▶ [Aim of the task] Wherever the string "black" occurs in a line of these records, report that line.

▶ [Data for the task]
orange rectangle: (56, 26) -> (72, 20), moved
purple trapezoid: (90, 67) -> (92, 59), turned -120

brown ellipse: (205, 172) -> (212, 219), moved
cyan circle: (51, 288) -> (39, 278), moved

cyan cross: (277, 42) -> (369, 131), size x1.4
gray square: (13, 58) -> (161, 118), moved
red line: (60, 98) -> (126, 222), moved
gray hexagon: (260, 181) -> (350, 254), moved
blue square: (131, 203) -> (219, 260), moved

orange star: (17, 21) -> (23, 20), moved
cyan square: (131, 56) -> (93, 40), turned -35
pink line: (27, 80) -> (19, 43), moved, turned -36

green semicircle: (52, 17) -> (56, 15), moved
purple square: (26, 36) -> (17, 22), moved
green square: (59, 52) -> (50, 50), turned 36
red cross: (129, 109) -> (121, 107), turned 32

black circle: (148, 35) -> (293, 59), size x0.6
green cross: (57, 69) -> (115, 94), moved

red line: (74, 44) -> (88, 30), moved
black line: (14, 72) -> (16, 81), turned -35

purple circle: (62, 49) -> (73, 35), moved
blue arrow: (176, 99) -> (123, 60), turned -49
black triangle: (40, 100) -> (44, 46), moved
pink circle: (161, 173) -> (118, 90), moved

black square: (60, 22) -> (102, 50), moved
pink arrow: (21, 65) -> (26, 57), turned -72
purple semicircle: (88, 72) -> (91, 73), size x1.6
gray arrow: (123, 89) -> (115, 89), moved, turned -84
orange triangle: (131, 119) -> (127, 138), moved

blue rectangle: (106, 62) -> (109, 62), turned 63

▶ [Task solution]
black circle: (148, 35) -> (293, 59), size x0.6
black line: (14, 72) -> (16, 81), turned -35
black triangle: (40, 100) -> (44, 46), moved
black square: (60, 22) -> (102, 50), moved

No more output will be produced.